• Given problem:
Show each line of the records that contains the string "acciaccatura", and copy every such line in full. Case counts when matching.

• Dataset content:
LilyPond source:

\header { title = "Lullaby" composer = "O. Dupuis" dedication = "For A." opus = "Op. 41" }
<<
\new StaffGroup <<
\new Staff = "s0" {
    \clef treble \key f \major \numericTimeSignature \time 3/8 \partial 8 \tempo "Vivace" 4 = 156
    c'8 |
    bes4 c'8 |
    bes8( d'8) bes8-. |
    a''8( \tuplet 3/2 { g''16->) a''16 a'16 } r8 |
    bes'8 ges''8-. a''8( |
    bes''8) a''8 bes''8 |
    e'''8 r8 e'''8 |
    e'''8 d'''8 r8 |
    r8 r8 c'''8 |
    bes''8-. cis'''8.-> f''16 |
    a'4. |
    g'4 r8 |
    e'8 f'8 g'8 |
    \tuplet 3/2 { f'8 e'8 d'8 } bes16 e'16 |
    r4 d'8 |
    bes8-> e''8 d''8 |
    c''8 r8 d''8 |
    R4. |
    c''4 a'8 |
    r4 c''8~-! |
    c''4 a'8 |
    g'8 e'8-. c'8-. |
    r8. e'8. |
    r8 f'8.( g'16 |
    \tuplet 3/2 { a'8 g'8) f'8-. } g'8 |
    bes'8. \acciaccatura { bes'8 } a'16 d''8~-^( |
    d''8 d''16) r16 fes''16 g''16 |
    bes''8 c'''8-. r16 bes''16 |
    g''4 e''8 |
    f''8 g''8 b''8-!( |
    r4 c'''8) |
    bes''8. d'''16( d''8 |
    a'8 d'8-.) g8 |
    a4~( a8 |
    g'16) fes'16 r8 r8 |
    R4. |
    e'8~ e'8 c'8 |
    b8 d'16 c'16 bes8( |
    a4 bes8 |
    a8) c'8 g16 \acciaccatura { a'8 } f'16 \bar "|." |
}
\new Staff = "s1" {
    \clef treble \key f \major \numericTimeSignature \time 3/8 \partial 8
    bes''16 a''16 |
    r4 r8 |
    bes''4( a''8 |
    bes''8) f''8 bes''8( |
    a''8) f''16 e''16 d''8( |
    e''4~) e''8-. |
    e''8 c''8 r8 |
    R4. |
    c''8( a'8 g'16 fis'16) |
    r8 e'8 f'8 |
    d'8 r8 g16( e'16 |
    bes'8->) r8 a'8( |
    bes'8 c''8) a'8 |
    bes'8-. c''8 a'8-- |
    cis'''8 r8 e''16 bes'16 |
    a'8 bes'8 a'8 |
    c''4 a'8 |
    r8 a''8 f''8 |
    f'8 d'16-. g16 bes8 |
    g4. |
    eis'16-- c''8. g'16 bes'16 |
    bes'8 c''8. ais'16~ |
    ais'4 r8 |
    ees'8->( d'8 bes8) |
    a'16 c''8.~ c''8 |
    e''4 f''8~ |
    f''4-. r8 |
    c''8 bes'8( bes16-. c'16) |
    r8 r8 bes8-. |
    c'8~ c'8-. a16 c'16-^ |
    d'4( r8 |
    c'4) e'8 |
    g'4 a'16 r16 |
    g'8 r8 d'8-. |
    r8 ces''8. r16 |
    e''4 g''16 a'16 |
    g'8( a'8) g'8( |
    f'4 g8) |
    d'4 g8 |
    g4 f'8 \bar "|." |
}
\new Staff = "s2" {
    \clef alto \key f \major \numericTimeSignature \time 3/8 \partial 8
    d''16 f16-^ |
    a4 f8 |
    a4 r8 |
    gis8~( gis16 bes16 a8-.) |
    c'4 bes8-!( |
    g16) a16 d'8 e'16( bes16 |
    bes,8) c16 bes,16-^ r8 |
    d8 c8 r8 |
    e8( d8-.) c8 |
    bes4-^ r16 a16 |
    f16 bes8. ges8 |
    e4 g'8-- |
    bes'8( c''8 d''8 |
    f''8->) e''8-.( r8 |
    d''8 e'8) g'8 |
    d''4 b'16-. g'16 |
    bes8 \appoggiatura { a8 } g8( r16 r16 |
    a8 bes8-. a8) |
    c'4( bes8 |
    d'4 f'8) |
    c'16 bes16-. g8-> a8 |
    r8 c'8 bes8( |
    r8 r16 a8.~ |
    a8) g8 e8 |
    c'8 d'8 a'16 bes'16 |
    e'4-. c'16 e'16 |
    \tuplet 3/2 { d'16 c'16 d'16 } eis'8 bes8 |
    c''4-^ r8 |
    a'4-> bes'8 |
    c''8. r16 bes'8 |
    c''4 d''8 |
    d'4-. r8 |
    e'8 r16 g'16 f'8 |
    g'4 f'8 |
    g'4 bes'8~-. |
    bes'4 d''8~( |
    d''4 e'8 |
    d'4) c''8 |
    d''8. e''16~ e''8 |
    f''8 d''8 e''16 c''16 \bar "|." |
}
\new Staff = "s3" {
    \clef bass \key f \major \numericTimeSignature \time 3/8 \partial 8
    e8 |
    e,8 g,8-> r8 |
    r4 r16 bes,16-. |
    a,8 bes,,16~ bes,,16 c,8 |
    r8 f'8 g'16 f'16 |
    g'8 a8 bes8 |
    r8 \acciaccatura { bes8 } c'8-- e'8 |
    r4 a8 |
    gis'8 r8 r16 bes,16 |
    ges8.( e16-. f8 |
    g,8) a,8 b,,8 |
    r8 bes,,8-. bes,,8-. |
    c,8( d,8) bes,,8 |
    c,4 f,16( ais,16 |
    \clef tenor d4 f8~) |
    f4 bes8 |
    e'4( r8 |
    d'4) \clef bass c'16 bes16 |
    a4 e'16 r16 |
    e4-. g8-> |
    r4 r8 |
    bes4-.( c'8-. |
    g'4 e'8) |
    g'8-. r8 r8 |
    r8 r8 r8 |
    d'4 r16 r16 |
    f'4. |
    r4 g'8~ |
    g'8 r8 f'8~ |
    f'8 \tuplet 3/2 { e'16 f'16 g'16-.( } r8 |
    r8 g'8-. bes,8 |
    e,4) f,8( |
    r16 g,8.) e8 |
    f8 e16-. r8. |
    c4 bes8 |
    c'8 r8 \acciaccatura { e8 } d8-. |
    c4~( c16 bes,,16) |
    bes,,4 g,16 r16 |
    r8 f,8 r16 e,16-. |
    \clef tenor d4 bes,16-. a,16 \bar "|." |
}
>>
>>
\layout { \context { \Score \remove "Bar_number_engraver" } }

• Reply:
    bes'8. \acciaccatura { bes'8 } a'16 d''8~-^( |
    a8) c'8 g16 \acciaccatura { a'8 } f'16 \bar "|." |
    r8 \acciaccatura { bes8 } c'8-- e'8 |
    c'8 r8 \acciaccatura { e8 } d8-. |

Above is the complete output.